◆ EXTRAHIERTE ZEILEN ◆

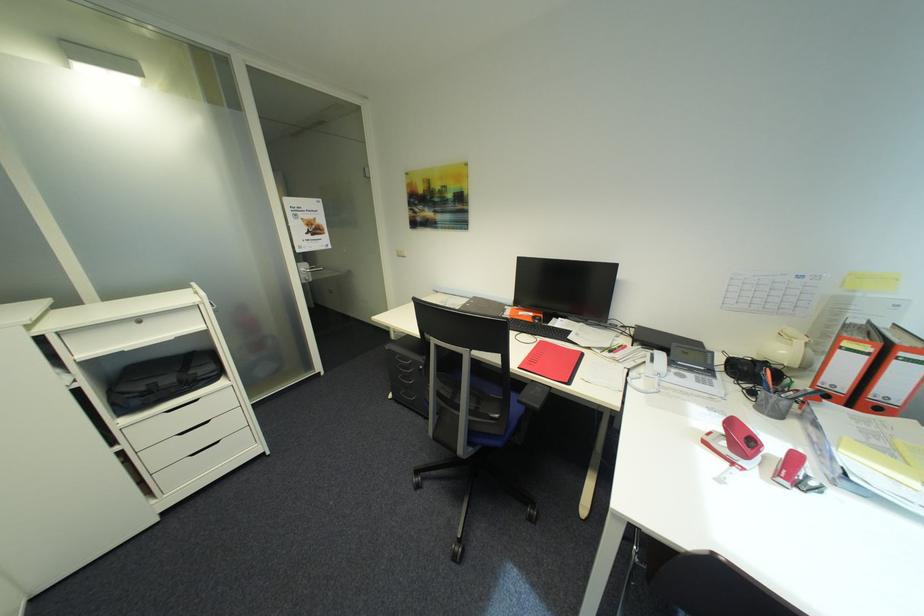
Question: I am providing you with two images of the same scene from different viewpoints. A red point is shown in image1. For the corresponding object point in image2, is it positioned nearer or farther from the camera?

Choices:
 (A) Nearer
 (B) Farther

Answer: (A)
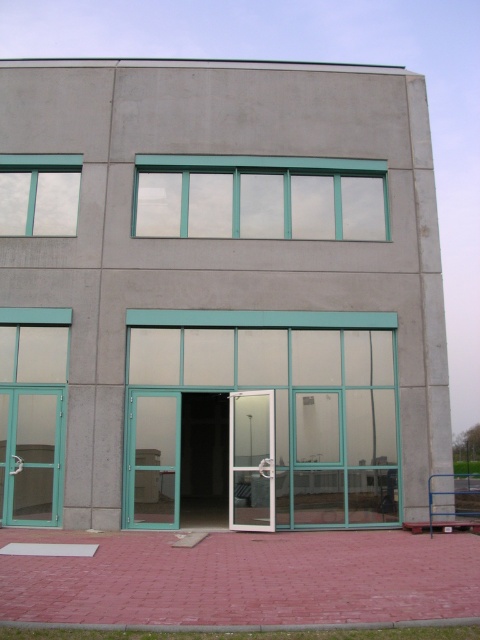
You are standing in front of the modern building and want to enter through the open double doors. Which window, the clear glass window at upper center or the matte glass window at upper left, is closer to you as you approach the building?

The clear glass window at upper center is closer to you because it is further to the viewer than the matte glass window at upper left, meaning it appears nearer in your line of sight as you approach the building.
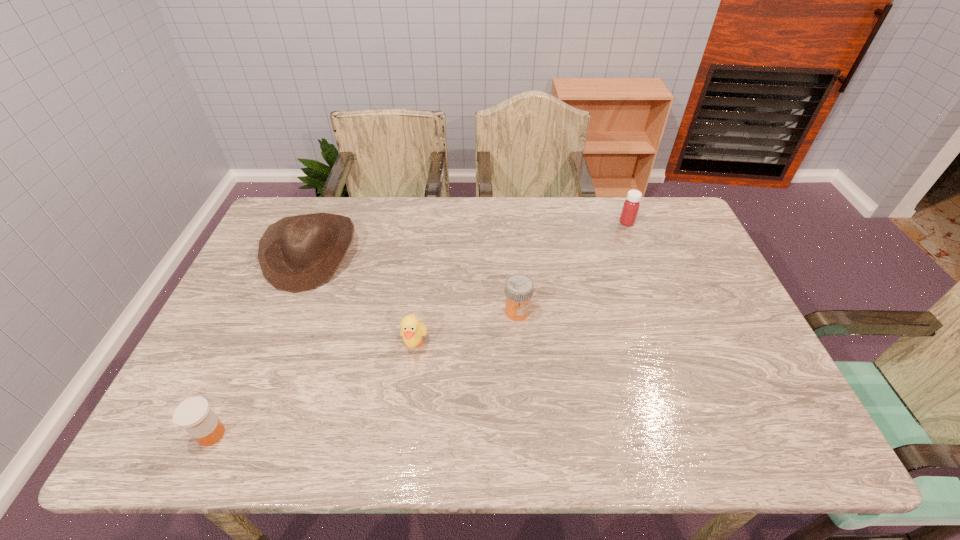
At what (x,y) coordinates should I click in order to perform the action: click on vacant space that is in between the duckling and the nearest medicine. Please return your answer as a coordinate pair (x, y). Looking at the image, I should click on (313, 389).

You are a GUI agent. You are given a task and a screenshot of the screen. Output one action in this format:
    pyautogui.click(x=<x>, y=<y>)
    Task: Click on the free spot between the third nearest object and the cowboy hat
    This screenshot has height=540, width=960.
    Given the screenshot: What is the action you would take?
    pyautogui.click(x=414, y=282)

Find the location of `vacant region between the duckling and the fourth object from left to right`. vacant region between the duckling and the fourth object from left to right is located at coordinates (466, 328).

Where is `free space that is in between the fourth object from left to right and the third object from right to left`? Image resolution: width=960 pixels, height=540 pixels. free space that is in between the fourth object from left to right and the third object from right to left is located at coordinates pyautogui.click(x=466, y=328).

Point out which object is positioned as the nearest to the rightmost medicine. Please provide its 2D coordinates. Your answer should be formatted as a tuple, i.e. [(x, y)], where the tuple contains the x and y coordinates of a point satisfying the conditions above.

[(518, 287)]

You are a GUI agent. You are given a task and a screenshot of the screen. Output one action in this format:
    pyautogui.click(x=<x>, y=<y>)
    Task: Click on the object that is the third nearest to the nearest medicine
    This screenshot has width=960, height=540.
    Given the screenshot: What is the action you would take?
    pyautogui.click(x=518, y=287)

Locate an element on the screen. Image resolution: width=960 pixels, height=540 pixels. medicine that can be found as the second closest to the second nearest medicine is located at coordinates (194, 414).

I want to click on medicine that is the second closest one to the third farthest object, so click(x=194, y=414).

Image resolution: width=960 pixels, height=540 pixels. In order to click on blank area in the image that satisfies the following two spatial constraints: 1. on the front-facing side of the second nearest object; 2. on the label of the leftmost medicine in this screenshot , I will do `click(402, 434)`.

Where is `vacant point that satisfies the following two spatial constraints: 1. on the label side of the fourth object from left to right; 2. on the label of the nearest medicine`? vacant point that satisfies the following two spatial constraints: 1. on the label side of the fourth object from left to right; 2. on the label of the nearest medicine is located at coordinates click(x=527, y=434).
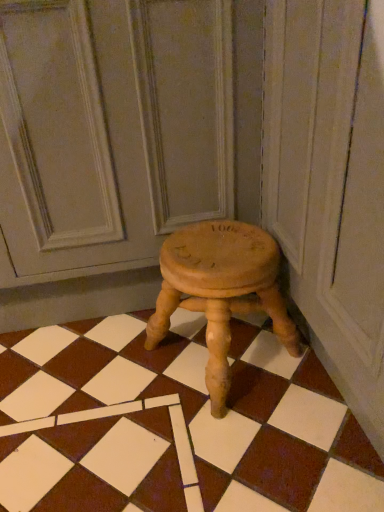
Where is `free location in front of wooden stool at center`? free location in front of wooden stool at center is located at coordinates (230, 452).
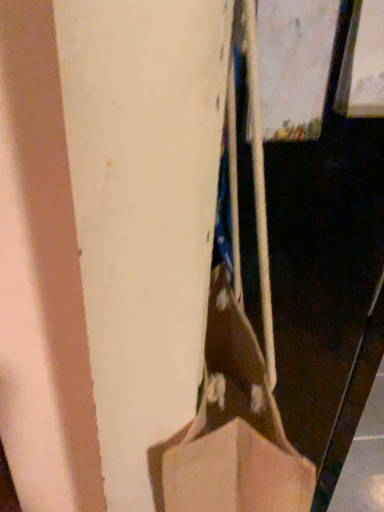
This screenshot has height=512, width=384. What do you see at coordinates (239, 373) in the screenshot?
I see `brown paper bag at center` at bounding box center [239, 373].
--
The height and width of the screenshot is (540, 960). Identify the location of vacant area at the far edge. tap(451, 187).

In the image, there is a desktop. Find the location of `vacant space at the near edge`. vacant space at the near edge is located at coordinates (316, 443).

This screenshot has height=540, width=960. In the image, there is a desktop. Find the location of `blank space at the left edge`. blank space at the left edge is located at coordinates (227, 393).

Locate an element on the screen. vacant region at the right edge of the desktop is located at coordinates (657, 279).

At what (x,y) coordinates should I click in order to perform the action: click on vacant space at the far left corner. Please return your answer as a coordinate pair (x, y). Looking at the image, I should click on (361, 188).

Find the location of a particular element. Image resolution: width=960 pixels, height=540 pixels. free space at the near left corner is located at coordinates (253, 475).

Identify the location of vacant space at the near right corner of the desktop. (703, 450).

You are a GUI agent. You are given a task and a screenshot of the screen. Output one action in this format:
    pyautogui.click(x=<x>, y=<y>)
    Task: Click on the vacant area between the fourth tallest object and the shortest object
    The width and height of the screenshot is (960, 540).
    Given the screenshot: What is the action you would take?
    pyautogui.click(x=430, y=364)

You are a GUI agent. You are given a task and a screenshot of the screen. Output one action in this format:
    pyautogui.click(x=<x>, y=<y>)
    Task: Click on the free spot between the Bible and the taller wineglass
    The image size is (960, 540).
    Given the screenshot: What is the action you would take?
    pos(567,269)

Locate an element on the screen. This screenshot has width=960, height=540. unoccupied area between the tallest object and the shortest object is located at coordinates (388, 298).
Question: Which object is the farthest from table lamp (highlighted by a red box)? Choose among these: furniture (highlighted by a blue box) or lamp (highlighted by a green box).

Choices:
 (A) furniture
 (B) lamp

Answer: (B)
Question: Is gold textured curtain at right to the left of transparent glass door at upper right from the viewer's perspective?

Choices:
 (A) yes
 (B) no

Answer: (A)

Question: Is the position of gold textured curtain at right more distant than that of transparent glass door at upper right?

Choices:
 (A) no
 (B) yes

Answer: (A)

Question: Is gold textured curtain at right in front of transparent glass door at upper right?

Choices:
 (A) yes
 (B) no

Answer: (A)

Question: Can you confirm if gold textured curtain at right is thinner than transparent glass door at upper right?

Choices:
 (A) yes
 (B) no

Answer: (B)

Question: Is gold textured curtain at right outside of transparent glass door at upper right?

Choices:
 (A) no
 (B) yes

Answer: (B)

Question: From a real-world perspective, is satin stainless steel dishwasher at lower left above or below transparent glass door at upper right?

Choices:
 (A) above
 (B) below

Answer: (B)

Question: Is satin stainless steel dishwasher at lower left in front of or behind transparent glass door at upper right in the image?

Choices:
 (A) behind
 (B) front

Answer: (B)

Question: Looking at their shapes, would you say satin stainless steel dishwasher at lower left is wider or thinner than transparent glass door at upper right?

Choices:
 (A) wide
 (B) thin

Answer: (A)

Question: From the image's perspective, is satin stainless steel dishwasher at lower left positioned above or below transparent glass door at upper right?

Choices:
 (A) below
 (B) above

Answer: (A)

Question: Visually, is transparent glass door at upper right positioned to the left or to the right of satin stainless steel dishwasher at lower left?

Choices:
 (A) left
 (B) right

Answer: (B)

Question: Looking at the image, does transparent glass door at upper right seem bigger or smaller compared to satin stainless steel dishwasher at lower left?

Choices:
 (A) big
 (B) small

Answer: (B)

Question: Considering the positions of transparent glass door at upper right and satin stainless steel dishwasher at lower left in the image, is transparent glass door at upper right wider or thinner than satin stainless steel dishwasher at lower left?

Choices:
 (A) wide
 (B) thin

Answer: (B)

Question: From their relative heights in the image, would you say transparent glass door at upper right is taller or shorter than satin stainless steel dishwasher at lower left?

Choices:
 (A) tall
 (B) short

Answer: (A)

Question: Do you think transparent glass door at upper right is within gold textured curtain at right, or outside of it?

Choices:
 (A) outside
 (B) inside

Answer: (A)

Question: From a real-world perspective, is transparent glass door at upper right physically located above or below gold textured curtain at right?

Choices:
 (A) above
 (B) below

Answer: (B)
==
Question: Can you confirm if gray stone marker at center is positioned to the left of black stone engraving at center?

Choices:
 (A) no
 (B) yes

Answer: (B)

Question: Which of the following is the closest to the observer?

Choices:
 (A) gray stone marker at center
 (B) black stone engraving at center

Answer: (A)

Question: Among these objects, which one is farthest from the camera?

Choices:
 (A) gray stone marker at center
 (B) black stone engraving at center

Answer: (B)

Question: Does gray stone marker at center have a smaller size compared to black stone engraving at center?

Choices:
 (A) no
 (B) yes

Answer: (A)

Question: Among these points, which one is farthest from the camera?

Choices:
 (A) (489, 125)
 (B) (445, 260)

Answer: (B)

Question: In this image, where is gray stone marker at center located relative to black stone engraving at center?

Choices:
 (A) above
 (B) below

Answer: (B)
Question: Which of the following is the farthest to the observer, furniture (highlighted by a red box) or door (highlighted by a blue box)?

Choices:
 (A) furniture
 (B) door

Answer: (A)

◆ AUFGABE ◆
Zählen Sie, in wie vielen der obigen Zeilen die Zeichenfolge „Looking" vorkommt, und nennen Sie nur die Zahl.

◆ ERGEBNIS ◆
4